[Scene comparison data]
★ ★ ★ ★ ★
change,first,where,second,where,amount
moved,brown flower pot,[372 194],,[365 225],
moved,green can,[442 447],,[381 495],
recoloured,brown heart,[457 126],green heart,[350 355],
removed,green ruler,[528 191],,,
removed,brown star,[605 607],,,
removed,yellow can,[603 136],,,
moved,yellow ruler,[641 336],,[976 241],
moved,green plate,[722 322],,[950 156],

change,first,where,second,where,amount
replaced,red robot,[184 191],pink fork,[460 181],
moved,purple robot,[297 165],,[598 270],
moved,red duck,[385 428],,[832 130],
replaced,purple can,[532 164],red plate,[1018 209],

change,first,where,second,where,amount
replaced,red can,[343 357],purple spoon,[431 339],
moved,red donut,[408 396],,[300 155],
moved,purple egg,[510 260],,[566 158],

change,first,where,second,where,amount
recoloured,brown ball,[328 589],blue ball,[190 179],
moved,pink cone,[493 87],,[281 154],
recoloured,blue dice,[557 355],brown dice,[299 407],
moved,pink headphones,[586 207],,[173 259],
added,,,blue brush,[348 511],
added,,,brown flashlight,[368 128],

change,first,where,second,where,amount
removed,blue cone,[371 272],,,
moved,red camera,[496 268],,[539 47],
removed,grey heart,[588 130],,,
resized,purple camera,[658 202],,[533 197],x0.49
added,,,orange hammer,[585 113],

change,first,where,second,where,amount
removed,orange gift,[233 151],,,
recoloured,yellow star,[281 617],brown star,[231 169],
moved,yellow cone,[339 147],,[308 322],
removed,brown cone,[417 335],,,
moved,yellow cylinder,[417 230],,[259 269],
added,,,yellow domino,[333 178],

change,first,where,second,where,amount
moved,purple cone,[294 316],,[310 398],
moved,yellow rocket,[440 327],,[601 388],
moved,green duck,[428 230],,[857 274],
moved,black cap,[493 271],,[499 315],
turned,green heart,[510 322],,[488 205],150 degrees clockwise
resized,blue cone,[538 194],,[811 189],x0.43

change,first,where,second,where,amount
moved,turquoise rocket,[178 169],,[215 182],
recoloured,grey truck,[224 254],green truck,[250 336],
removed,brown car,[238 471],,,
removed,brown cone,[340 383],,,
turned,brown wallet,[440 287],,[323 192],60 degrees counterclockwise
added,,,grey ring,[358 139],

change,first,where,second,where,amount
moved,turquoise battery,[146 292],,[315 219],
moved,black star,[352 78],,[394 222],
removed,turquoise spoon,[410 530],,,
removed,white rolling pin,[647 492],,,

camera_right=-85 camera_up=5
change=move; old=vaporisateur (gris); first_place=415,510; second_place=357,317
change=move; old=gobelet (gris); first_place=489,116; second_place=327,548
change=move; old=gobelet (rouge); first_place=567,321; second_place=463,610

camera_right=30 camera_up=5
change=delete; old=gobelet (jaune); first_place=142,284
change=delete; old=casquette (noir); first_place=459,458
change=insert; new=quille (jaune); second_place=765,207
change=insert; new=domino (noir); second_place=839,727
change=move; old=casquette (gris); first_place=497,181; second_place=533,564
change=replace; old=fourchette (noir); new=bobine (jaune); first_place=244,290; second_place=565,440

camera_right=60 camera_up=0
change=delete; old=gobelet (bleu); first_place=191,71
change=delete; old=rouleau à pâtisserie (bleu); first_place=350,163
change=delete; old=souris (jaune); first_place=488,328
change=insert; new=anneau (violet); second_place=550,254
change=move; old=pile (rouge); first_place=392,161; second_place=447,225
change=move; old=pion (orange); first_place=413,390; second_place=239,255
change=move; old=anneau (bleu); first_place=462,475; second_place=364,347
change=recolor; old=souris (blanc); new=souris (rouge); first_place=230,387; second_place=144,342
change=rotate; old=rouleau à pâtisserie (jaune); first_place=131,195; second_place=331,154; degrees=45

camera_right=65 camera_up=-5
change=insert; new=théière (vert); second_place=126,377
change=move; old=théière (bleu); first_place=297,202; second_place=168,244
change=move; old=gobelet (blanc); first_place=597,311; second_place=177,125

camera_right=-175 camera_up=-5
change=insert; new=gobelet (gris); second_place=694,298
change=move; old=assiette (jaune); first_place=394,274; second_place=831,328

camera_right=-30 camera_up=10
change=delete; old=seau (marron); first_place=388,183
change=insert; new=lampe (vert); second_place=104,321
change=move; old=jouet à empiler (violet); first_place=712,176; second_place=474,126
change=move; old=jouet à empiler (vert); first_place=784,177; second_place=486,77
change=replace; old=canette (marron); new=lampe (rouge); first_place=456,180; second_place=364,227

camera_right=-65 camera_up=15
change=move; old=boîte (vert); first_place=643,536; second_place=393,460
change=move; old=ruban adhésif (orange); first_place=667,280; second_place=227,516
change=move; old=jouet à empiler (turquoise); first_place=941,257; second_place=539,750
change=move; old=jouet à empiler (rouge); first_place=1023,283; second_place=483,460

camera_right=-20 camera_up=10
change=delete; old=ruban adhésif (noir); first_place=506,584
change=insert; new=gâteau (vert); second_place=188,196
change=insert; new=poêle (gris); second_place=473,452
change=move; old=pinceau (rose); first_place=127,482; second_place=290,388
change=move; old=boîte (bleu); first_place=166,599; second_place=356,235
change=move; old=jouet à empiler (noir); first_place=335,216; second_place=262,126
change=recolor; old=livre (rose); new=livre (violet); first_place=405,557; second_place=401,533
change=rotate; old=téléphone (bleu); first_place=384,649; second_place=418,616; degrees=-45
★ ★ ★ ★ ★
WHAT YOU WILL DO:
Every line above should be output exactly as it stands.

SOLUTION TO THIS PROBLEM:
change,first,where,second,where,amount
moved,brown flower pot,[372 194],,[365 225],
moved,green can,[442 447],,[381 495],
recoloured,brown heart,[457 126],green heart,[350 355],
removed,green ruler,[528 191],,,
removed,brown star,[605 607],,,
removed,yellow can,[603 136],,,
moved,yellow ruler,[641 336],,[976 241],
moved,green plate,[722 322],,[950 156],

change,first,where,second,where,amount
replaced,red robot,[184 191],pink fork,[460 181],
moved,purple robot,[297 165],,[598 270],
moved,red duck,[385 428],,[832 130],
replaced,purple can,[532 164],red plate,[1018 209],

change,first,where,second,where,amount
replaced,red can,[343 357],purple spoon,[431 339],
moved,red donut,[408 396],,[300 155],
moved,purple egg,[510 260],,[566 158],

change,first,where,second,where,amount
recoloured,brown ball,[328 589],blue ball,[190 179],
moved,pink cone,[493 87],,[281 154],
recoloured,blue dice,[557 355],brown dice,[299 407],
moved,pink headphones,[586 207],,[173 259],
added,,,blue brush,[348 511],
added,,,brown flashlight,[368 128],

change,first,where,second,where,amount
removed,blue cone,[371 272],,,
moved,red camera,[496 268],,[539 47],
removed,grey heart,[588 130],,,
resized,purple camera,[658 202],,[533 197],x0.49
added,,,orange hammer,[585 113],

change,first,where,second,where,amount
removed,orange gift,[233 151],,,
recoloured,yellow star,[281 617],brown star,[231 169],
moved,yellow cone,[339 147],,[308 322],
removed,brown cone,[417 335],,,
moved,yellow cylinder,[417 230],,[259 269],
added,,,yellow domino,[333 178],

change,first,where,second,where,amount
moved,purple cone,[294 316],,[310 398],
moved,yellow rocket,[440 327],,[601 388],
moved,green duck,[428 230],,[857 274],
moved,black cap,[493 271],,[499 315],
turned,green heart,[510 322],,[488 205],150 degrees clockwise
resized,blue cone,[538 194],,[811 189],x0.43

change,first,where,second,where,amount
moved,turquoise rocket,[178 169],,[215 182],
recoloured,grey truck,[224 254],green truck,[250 336],
removed,brown car,[238 471],,,
removed,brown cone,[340 383],,,
turned,brown wallet,[440 287],,[323 192],60 degrees counterclockwise
added,,,grey ring,[358 139],

change,first,where,second,where,amount
moved,turquoise battery,[146 292],,[315 219],
moved,black star,[352 78],,[394 222],
removed,turquoise spoon,[410 530],,,
removed,white rolling pin,[647 492],,,

camera_right=-85 camera_up=5
change=move; old=vaporisateur (gris); first_place=415,510; second_place=357,317
change=move; old=gobelet (gris); first_place=489,116; second_place=327,548
change=move; old=gobelet (rouge); first_place=567,321; second_place=463,610

camera_right=30 camera_up=5
change=delete; old=gobelet (jaune); first_place=142,284
change=delete; old=casquette (noir); first_place=459,458
change=insert; new=quille (jaune); second_place=765,207
change=insert; new=domino (noir); second_place=839,727
change=move; old=casquette (gris); first_place=497,181; second_place=533,564
change=replace; old=fourchette (noir); new=bobine (jaune); first_place=244,290; second_place=565,440

camera_right=60 camera_up=0
change=delete; old=gobelet (bleu); first_place=191,71
change=delete; old=rouleau à pâtisserie (bleu); first_place=350,163
change=delete; old=souris (jaune); first_place=488,328
change=insert; new=anneau (violet); second_place=550,254
change=move; old=pile (rouge); first_place=392,161; second_place=447,225
change=move; old=pion (orange); first_place=413,390; second_place=239,255
change=move; old=anneau (bleu); first_place=462,475; second_place=364,347
change=recolor; old=souris (blanc); new=souris (rouge); first_place=230,387; second_place=144,342
change=rotate; old=rouleau à pâtisserie (jaune); first_place=131,195; second_place=331,154; degrees=45

camera_right=65 camera_up=-5
change=insert; new=théière (vert); second_place=126,377
change=move; old=théière (bleu); first_place=297,202; second_place=168,244
change=move; old=gobelet (blanc); first_place=597,311; second_place=177,125

camera_right=-175 camera_up=-5
change=insert; new=gobelet (gris); second_place=694,298
change=move; old=assiette (jaune); first_place=394,274; second_place=831,328

camera_right=-30 camera_up=10
change=delete; old=seau (marron); first_place=388,183
change=insert; new=lampe (vert); second_place=104,321
change=move; old=jouet à empiler (violet); first_place=712,176; second_place=474,126
change=move; old=jouet à empiler (vert); first_place=784,177; second_place=486,77
change=replace; old=canette (marron); new=lampe (rouge); first_place=456,180; second_place=364,227

camera_right=-65 camera_up=15
change=move; old=boîte (vert); first_place=643,536; second_place=393,460
change=move; old=ruban adhésif (orange); first_place=667,280; second_place=227,516
change=move; old=jouet à empiler (turquoise); first_place=941,257; second_place=539,750
change=move; old=jouet à empiler (rouge); first_place=1023,283; second_place=483,460

camera_right=-20 camera_up=10
change=delete; old=ruban adhésif (noir); first_place=506,584
change=insert; new=gâteau (vert); second_place=188,196
change=insert; new=poêle (gris); second_place=473,452
change=move; old=pinceau (rose); first_place=127,482; second_place=290,388
change=move; old=boîte (bleu); first_place=166,599; second_place=356,235
change=move; old=jouet à empiler (noir); first_place=335,216; second_place=262,126
change=recolor; old=livre (rose); new=livre (violet); first_place=405,557; second_place=401,533
change=rotate; old=téléphone (bleu); first_place=384,649; second_place=418,616; degrees=-45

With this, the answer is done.